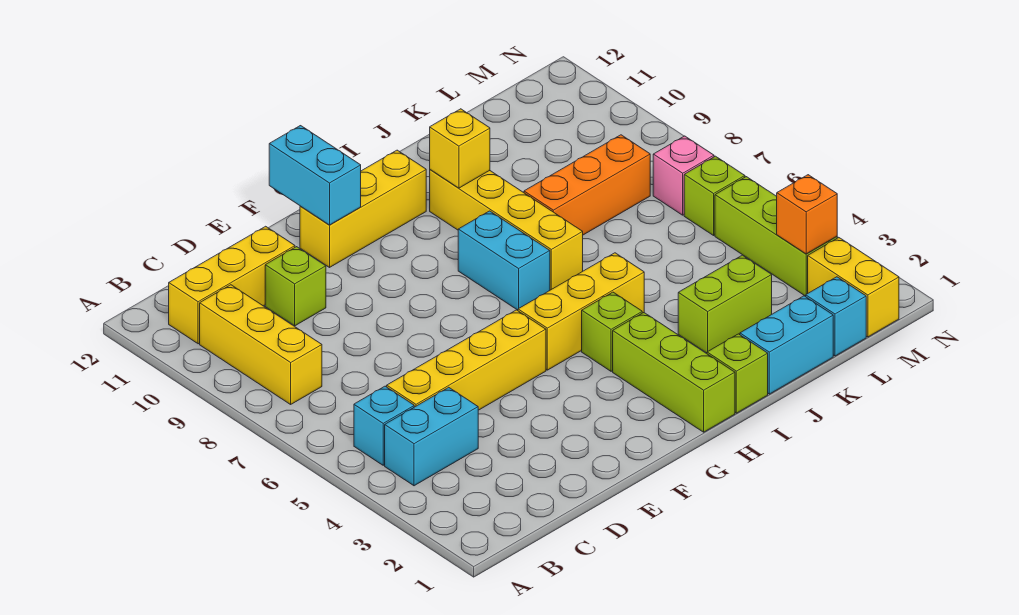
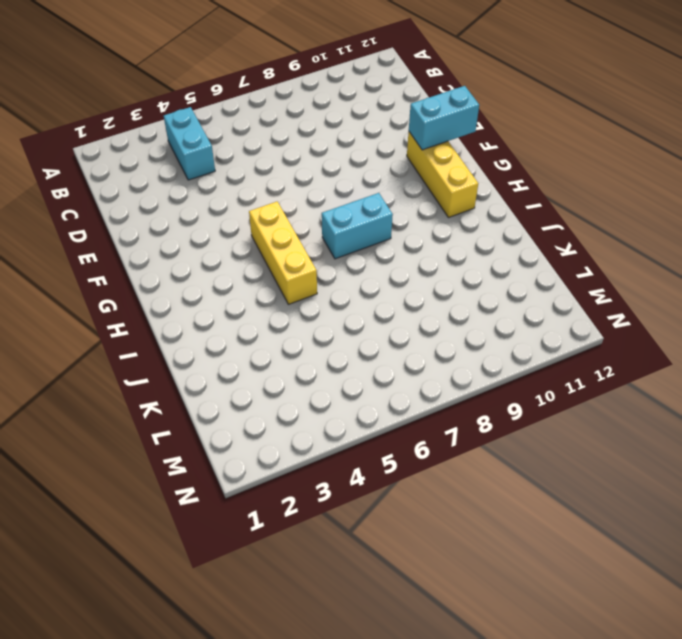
none -> cyan brick B5 level 1
none -> yellow brick B8:B10 level 1
none -> yellow brick B11:D11 level 1

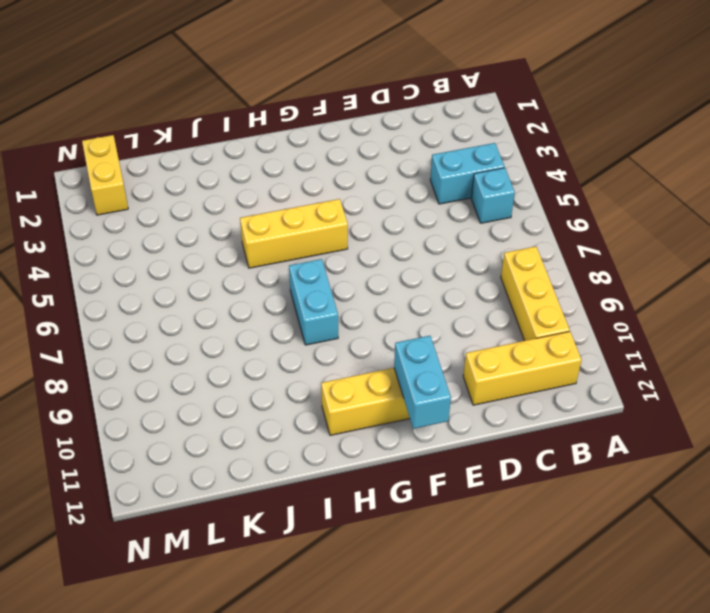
none -> yellow brick C5:F5 level 1
none -> lime brick D10 level 1
none -> lime brick H1:H3 level 1

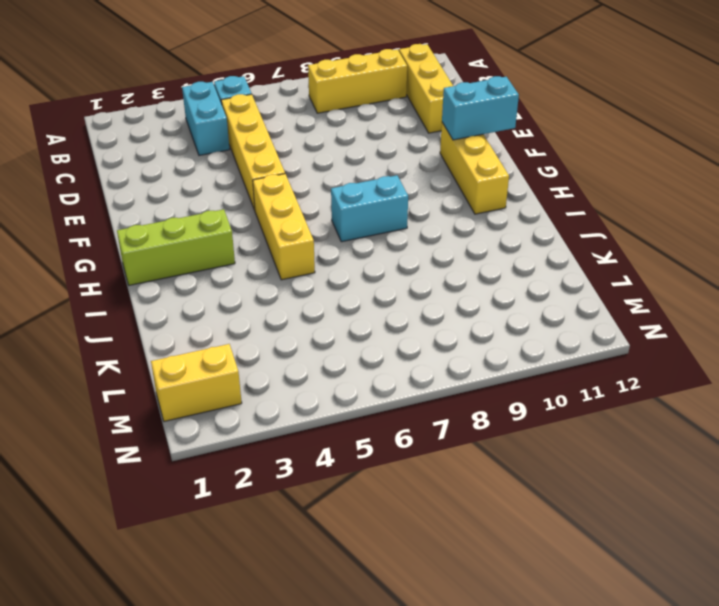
none -> lime brick D10 level 1
none -> lime brick H4 level 1
none -> lime brick I1 level 1

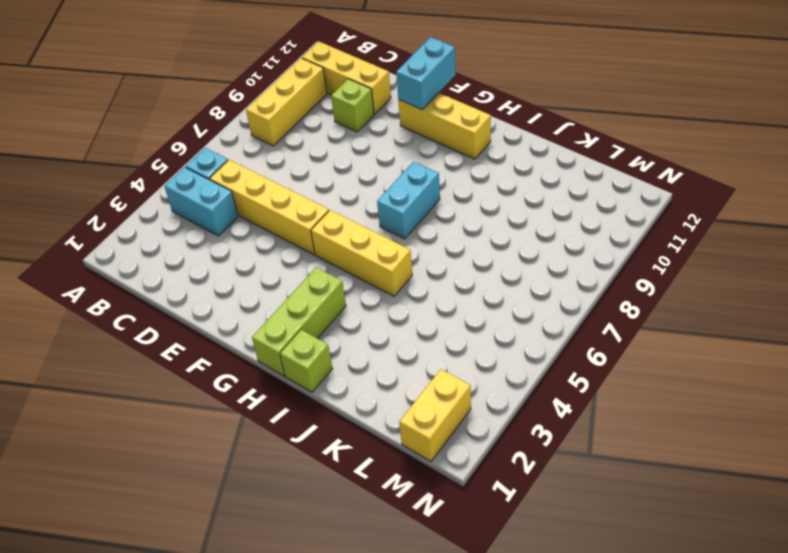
none -> lime brick H4 level 1
none -> yellow brick I7:I10 level 1
none -> cyan brick J1:K1 level 1

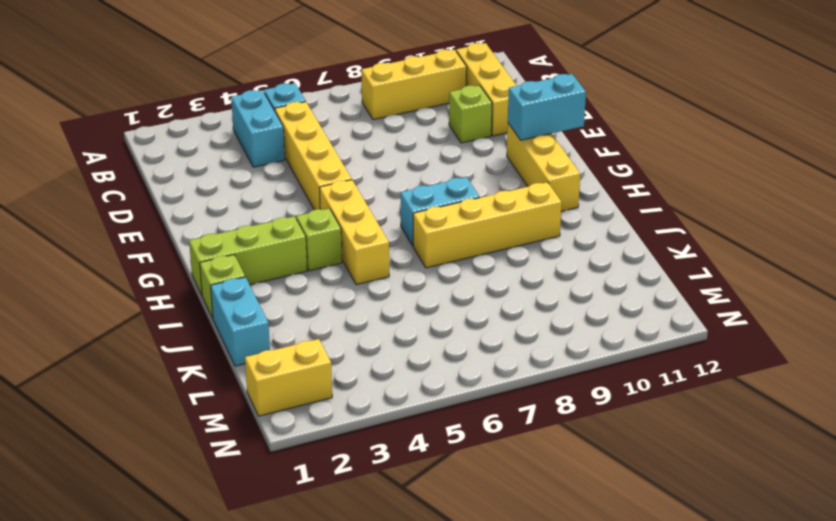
none -> lime brick J3:K3 level 1
none -> orange brick J8:L8 level 1
none -> cyan brick L1 level 1

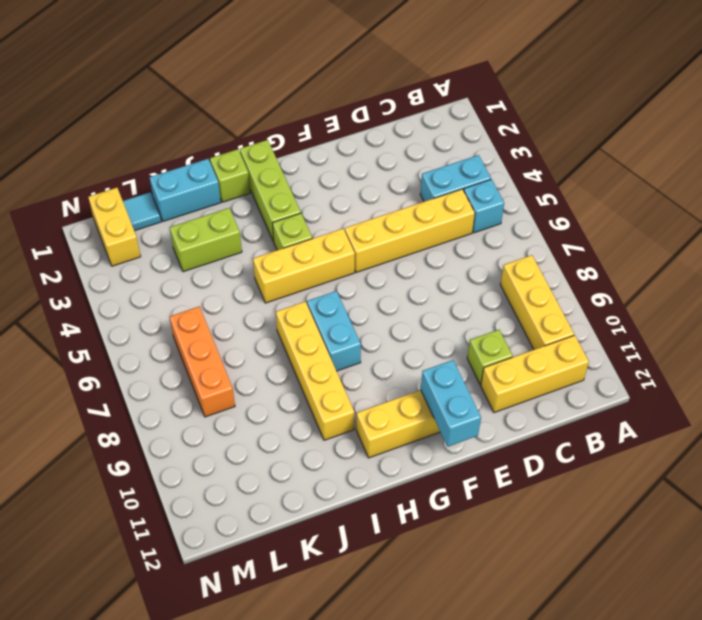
cyan tile L1 level 1 -> cyan brick L1 level 1
orange brick L6:L8 level 1 -> orange brick J8:L8 level 1
none -> lime brick M3:M5 level 1
none -> lime brick M6 level 1
none -> pink brick M7 level 1

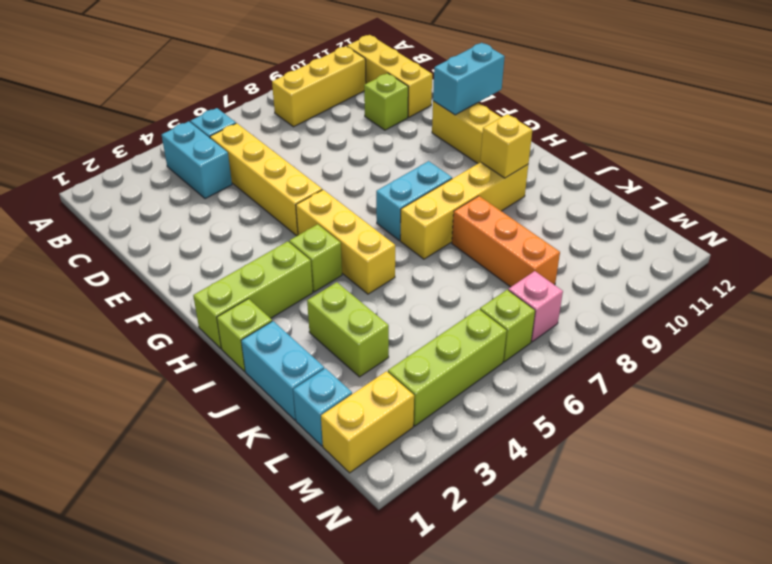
none -> orange brick M3 level 2

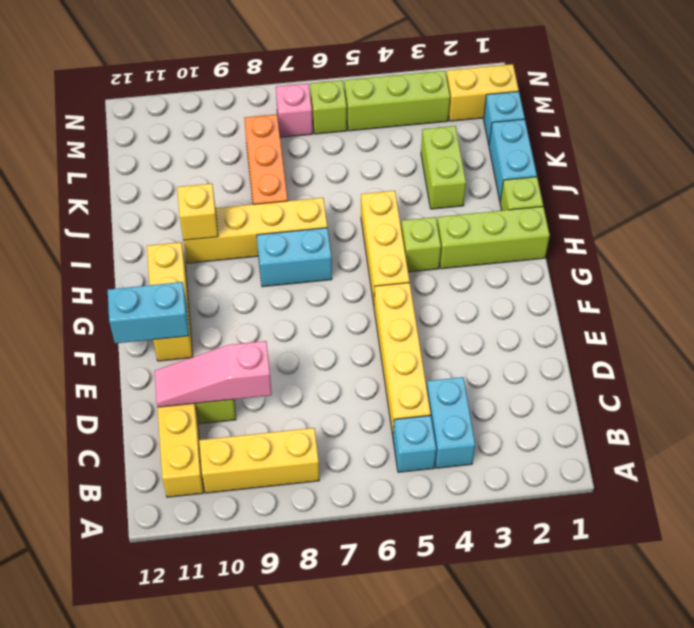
pink slope D9:D11 level 2 top 9 -> none
none -> orange brick M3 level 2

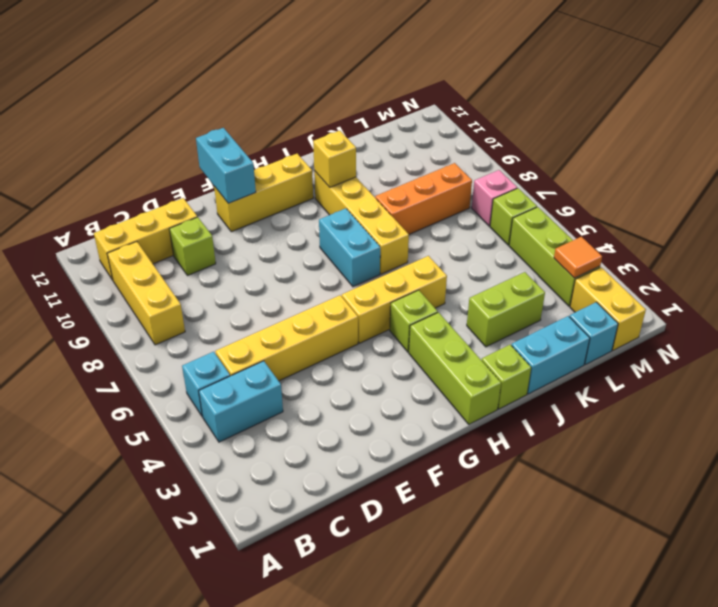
orange tile M3 level 2 -> orange brick M3 level 2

++++

- _Task statement_:
Output nothing but the lines from the line with "orange brick L6:L8" through the last line of the material above, please, word for word and without the pictures.

- _Response to this exercise_:
orange brick L6:L8 level 1 -> orange brick J8:L8 level 1
none -> lime brick M3:M5 level 1
none -> lime brick M6 level 1
none -> pink brick M7 level 1

none -> orange brick M3 level 2

pink slope D9:D11 level 2 top 9 -> none
none -> orange brick M3 level 2

orange tile M3 level 2 -> orange brick M3 level 2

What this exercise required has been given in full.